Exercise data:

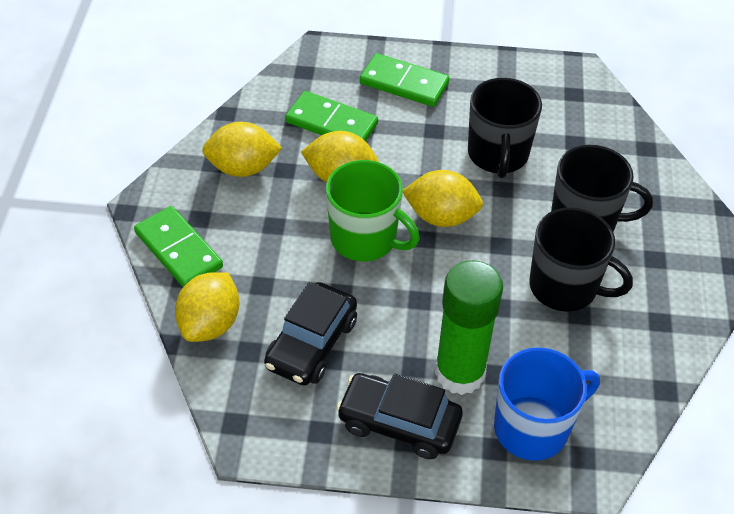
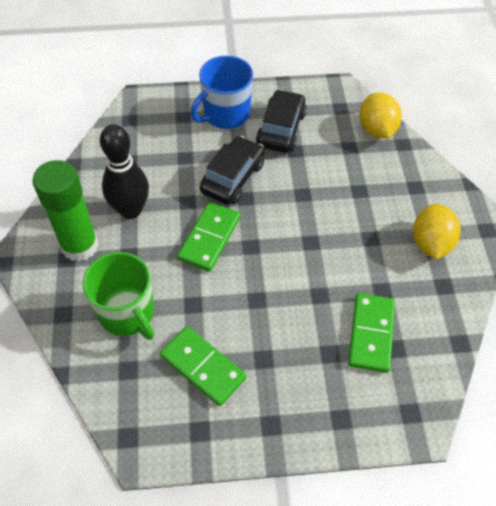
black bowling pin: 0 -> 1
black mug: 3 -> 0
yellow lemon: 4 -> 2

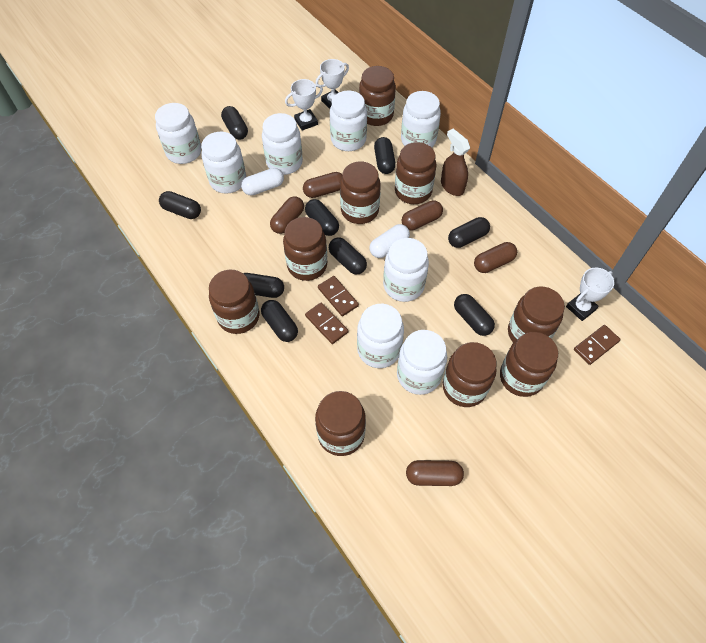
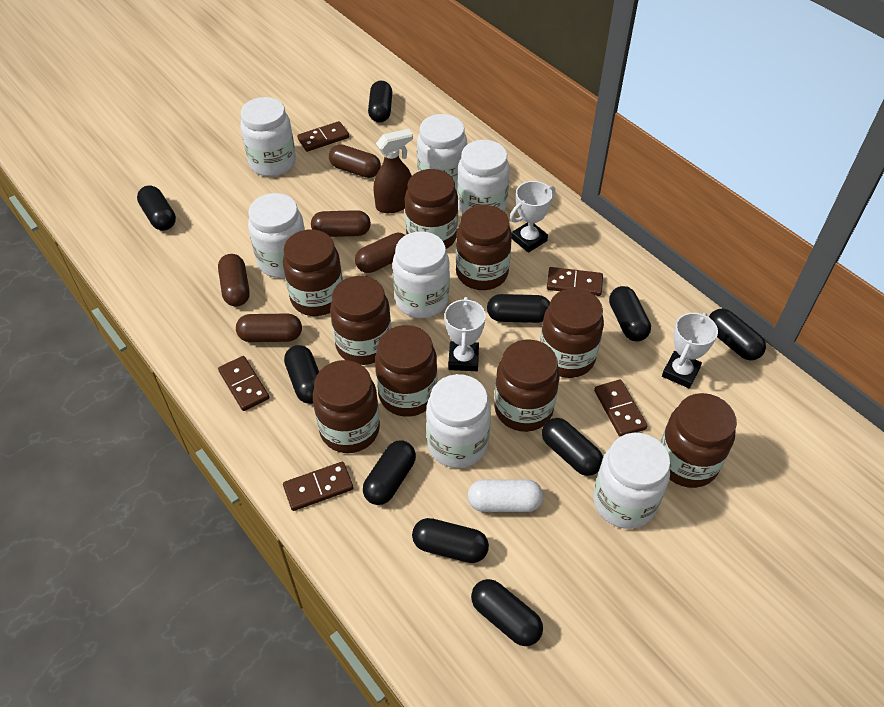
black capsule: 9 -> 10
brown domino: 3 -> 5
white capsule: 2 -> 1
white jar: 8 -> 7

Work task: Could you report all lines of the listing that hold "black"?

Result for this task:
black bowling pin: 0 -> 1
black mug: 3 -> 0
black capsule: 9 -> 10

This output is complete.